**About this task**
Images in the records should be skipped while the rest is transcribed verbatim.

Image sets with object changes
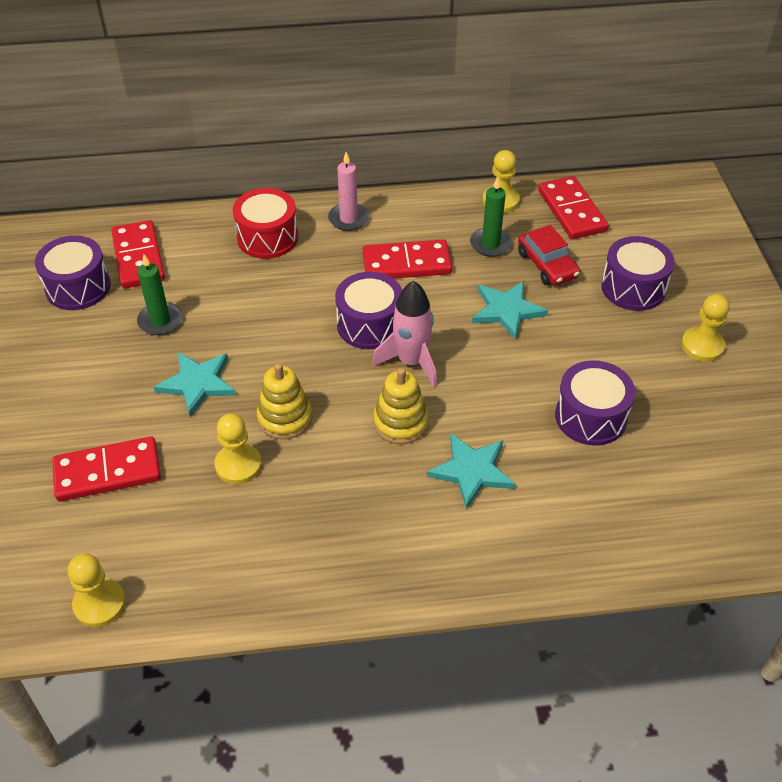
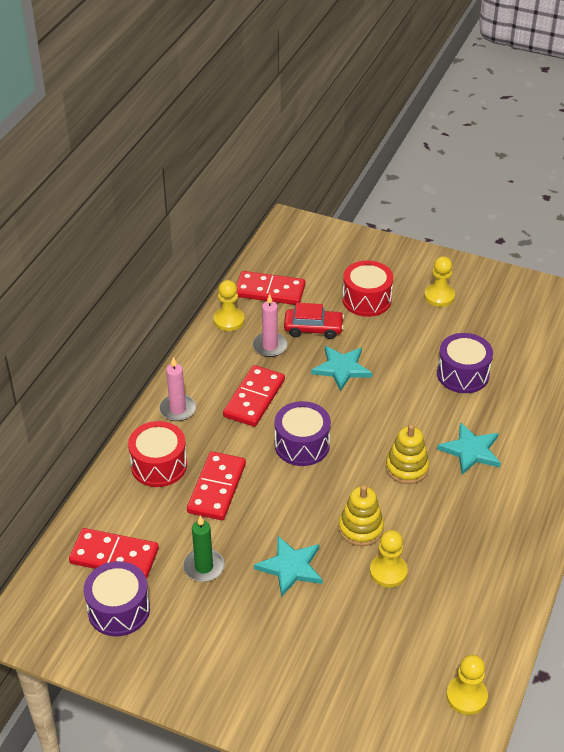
camera: 60 degrees left, 5 degrees down
red domino [52,436,161,501] -> red domino moved to [187,451,246,520]
pink rocket [372,281,437,387] -> none
green candle [470,177,512,257] -> pink candle [253,294,288,357]
purple drum [601,236,675,311] -> red drum [342,260,393,317]

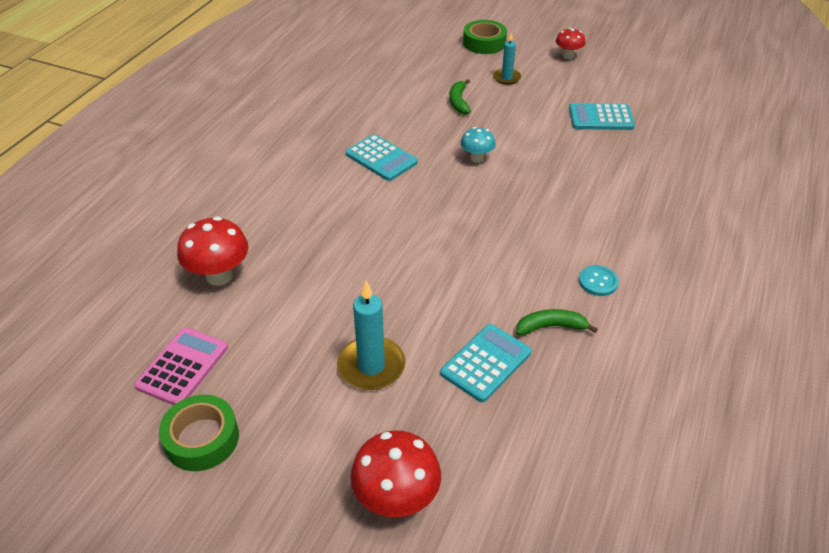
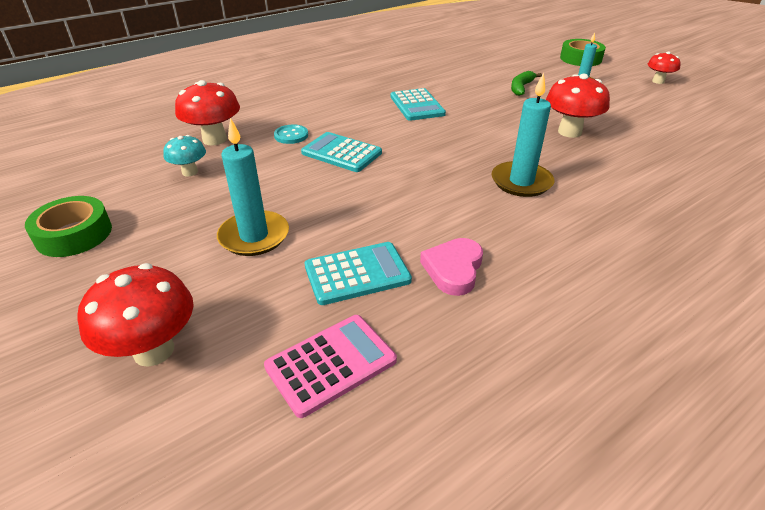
camera: 30 degrees right, 5 degrees down
pink calculator [134,327,228,405] -> pink calculator moved to [264,315,397,418]
turquoise mushroom [461,127,496,163] -> turquoise mushroom moved to [163,135,206,176]
green banana [516,309,598,335] -> pink heart [420,238,483,296]
turquoise calculator [569,103,635,130] -> turquoise calculator moved to [301,132,382,172]
turquoise button [579,265,619,296] -> turquoise button moved to [274,124,308,144]
none -> turquoise candle [491,73,554,197]
none -> red mushroom [546,74,610,138]

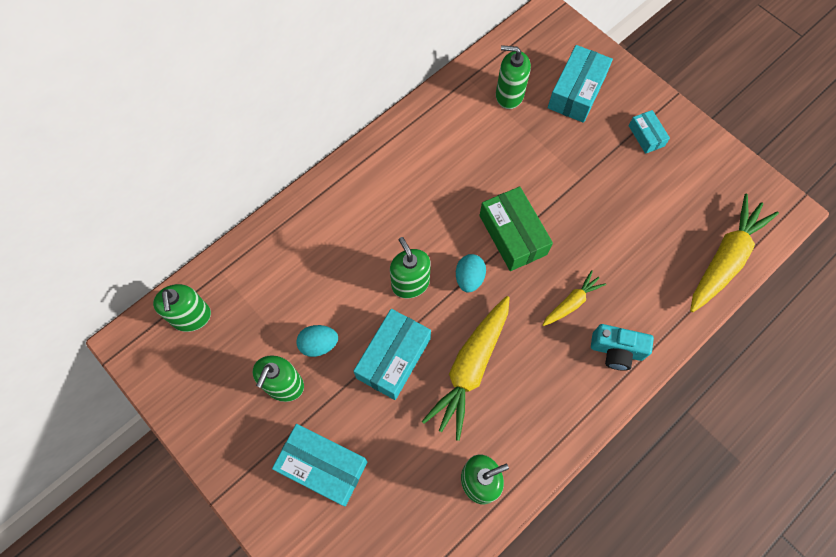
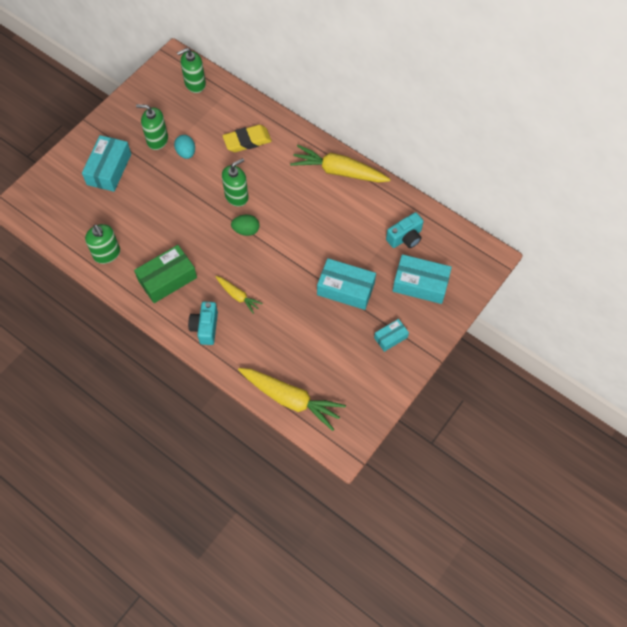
camera: 80 degrees right, 5 degrees down
turquoise box [354,309,431,400] -> turquoise box moved to [317,258,376,310]
yellow carrot [422,296,510,441] -> yellow carrot moved to [290,145,391,183]
turquoise egg [456,254,486,293] -> green egg [231,215,260,236]
green box [479,187,553,271] -> green box moved to [134,245,197,303]
green soap dispenser [496,45,531,109] -> turquoise camera [386,212,424,248]
none -> yellow eraser [222,125,272,152]

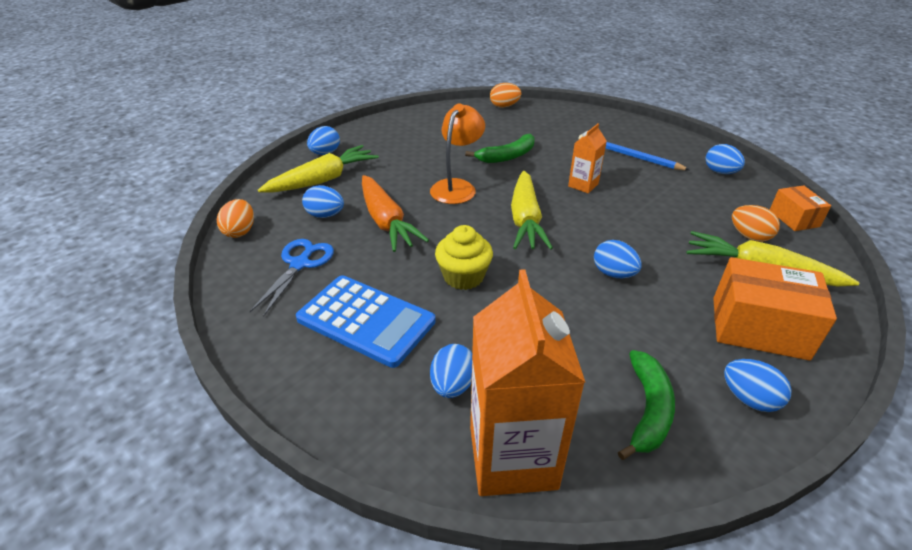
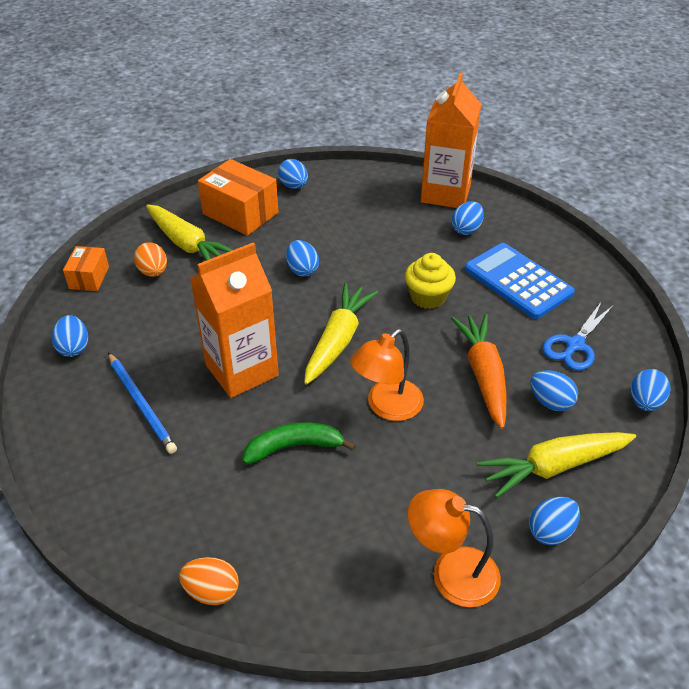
camera: 160 degrees left, 5 degrees up
orange egg [217,199,254,238] -> blue egg [631,369,670,411]
orange carton [568,123,607,193] -> orange carton [190,242,279,398], size x2.01
green banana [618,350,675,460] -> none
none -> orange lamp [408,489,501,607]

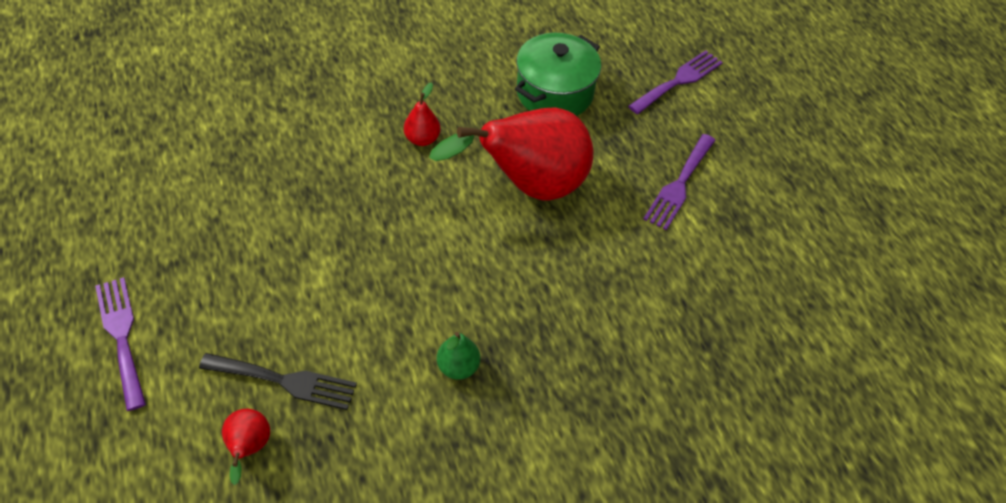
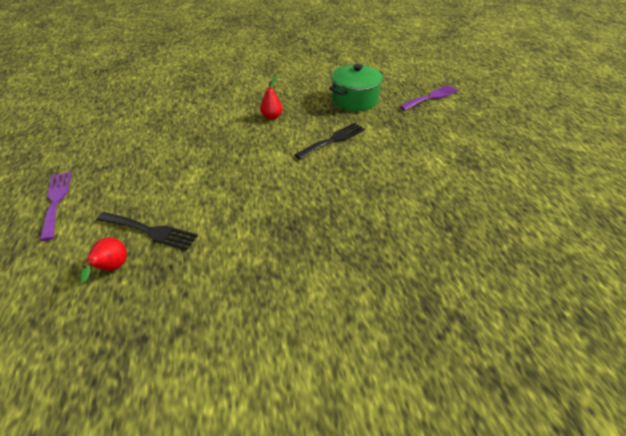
camera: 10 degrees right, 10 degrees down
red pear [429,107,593,201] -> black fork [295,123,365,160]
green pear [437,332,480,380] -> none
purple fork [643,134,716,230] -> none

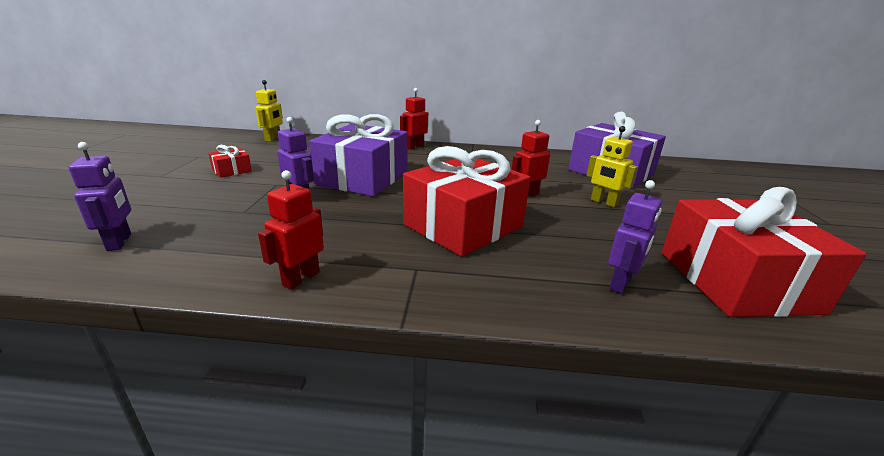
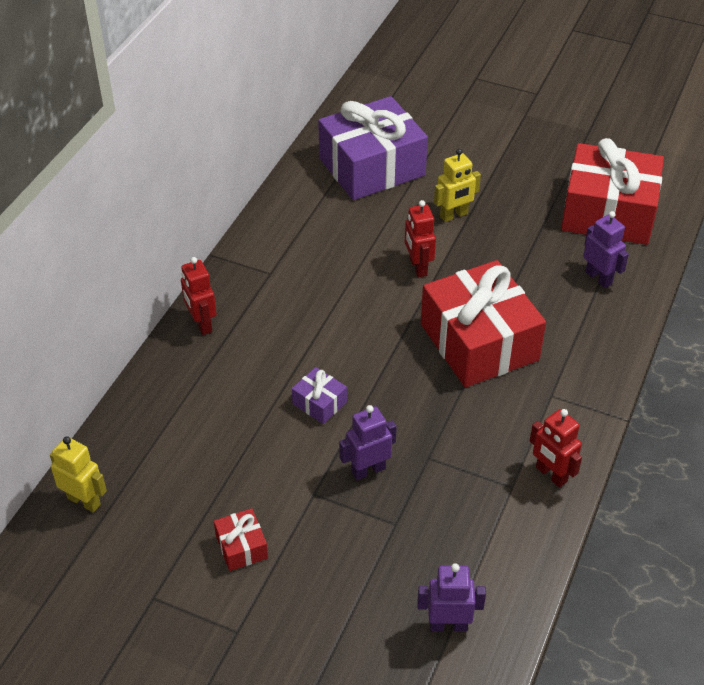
camera: 70 degrees left, 20 degrees up
purple gift [309,114,408,196] -> purple gift [292,367,347,424], size x0.42

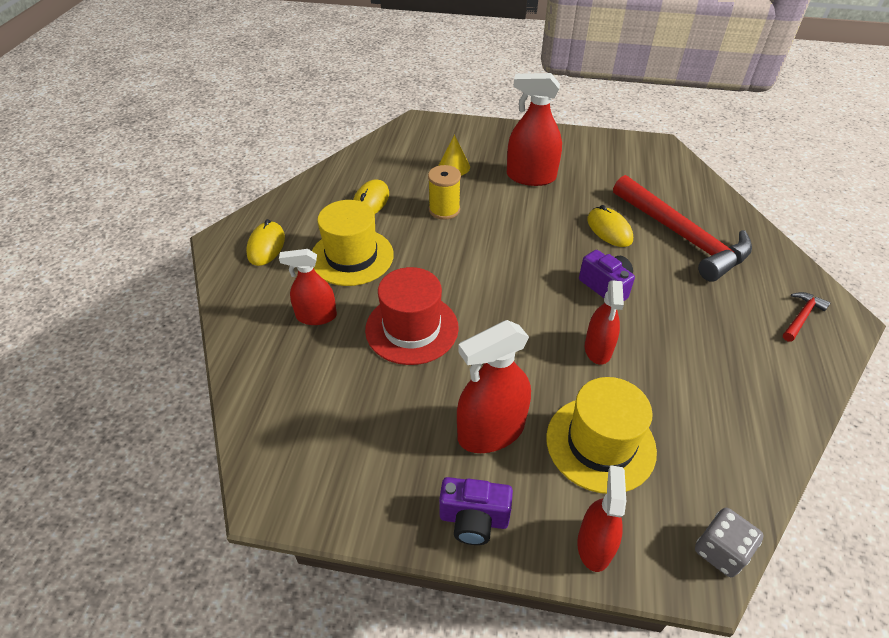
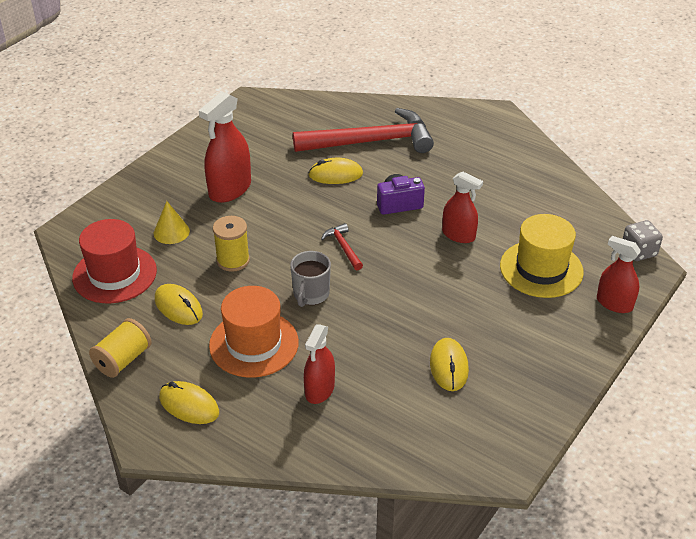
camera: 65 degrees left, 5 degrees down
yellow hat [312,200,394,286] -> orange hat [209,286,299,378]
red hat [365,267,459,365] -> red hat moved to [72,219,157,303]
purple camera [439,477,513,545] -> none
red spray bottle [457,320,531,453] -> none
red hammer [783,292,831,342] -> red hammer moved to [321,223,363,270]
none -> yellow spool [89,318,152,378]
none -> grey mug [290,251,331,307]
none -> yellow mouse [430,338,469,391]

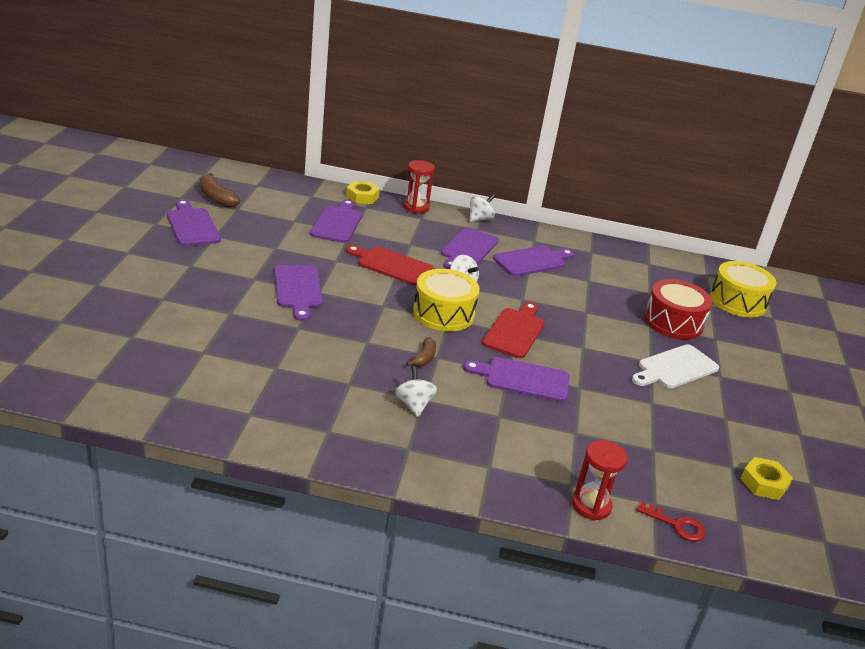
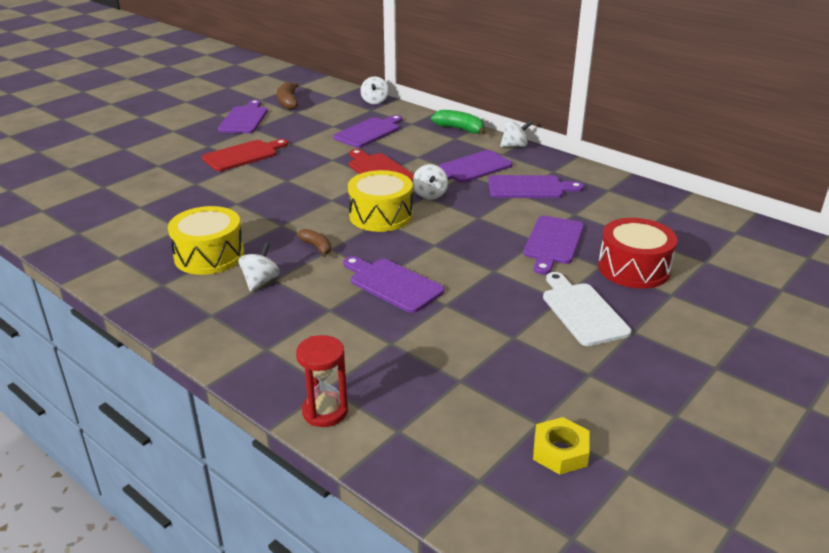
camera: 35 degrees right, 0 degrees up
purple cutting board [274,265,323,321] -> purple cutting board moved to [523,216,584,275]
yellow nut [346,181,380,204] -> none
red hourglass [403,160,435,213] -> green banana [431,110,486,135]
brown banana [406,337,436,367] -> brown banana turned 90 degrees counterclockwise [297,229,331,257]
red cutting board [482,302,545,358] -> red cutting board moved to [202,139,288,171]
white cutting board [632,344,719,388] -> white cutting board turned 75 degrees clockwise [543,272,631,346]
red key [637,501,706,541] -> none
yellow drum [710,261,776,318] -> yellow drum moved to [168,206,244,275]
none -> white spinning top [360,76,389,104]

**Solved exercise**
camera: 60 degrees left, 5 degrees down
red domino [52,436,161,501] -> red domino moved to [187,451,246,520]
pink rocket [372,281,437,387] -> none
green candle [470,177,512,257] -> pink candle [253,294,288,357]
purple drum [601,236,675,311] -> red drum [342,260,393,317]

camera: 30 degrees right, 5 degrees down
pink calculator [134,327,228,405] -> pink calculator moved to [264,315,397,418]
turquoise mushroom [461,127,496,163] -> turquoise mushroom moved to [163,135,206,176]
green banana [516,309,598,335] -> pink heart [420,238,483,296]
turquoise calculator [569,103,635,130] -> turquoise calculator moved to [301,132,382,172]
turquoise button [579,265,619,296] -> turquoise button moved to [274,124,308,144]
none -> turquoise candle [491,73,554,197]
none -> red mushroom [546,74,610,138]

camera: 80 degrees right, 5 degrees down
turquoise box [354,309,431,400] -> turquoise box moved to [317,258,376,310]
yellow carrot [422,296,510,441] -> yellow carrot moved to [290,145,391,183]
turquoise egg [456,254,486,293] -> green egg [231,215,260,236]
green box [479,187,553,271] -> green box moved to [134,245,197,303]
green soap dispenser [496,45,531,109] -> turquoise camera [386,212,424,248]
none -> yellow eraser [222,125,272,152]

camera: 160 degrees left, 5 degrees up
orange egg [217,199,254,238] -> blue egg [631,369,670,411]
orange carton [568,123,607,193] -> orange carton [190,242,279,398], size x2.01
green banana [618,350,675,460] -> none
none -> orange lamp [408,489,501,607]

camera: 10 degrees right, 10 degrees down
red pear [429,107,593,201] -> black fork [295,123,365,160]
green pear [437,332,480,380] -> none
purple fork [643,134,716,230] -> none

camera: 70 degrees left, 20 degrees up
purple gift [309,114,408,196] -> purple gift [292,367,347,424], size x0.42

camera: 65 degrees left, 5 degrees down
yellow hat [312,200,394,286] -> orange hat [209,286,299,378]
red hat [365,267,459,365] -> red hat moved to [72,219,157,303]
purple camera [439,477,513,545] -> none
red spray bottle [457,320,531,453] -> none
red hammer [783,292,831,342] -> red hammer moved to [321,223,363,270]
none -> yellow spool [89,318,152,378]
none -> grey mug [290,251,331,307]
none -> yellow mouse [430,338,469,391]

camera: 35 degrees right, 0 degrees up
purple cutting board [274,265,323,321] -> purple cutting board moved to [523,216,584,275]
yellow nut [346,181,380,204] -> none
red hourglass [403,160,435,213] -> green banana [431,110,486,135]
brown banana [406,337,436,367] -> brown banana turned 90 degrees counterclockwise [297,229,331,257]
red cutting board [482,302,545,358] -> red cutting board moved to [202,139,288,171]
white cutting board [632,344,719,388] -> white cutting board turned 75 degrees clockwise [543,272,631,346]
red key [637,501,706,541] -> none
yellow drum [710,261,776,318] -> yellow drum moved to [168,206,244,275]
none -> white spinning top [360,76,389,104]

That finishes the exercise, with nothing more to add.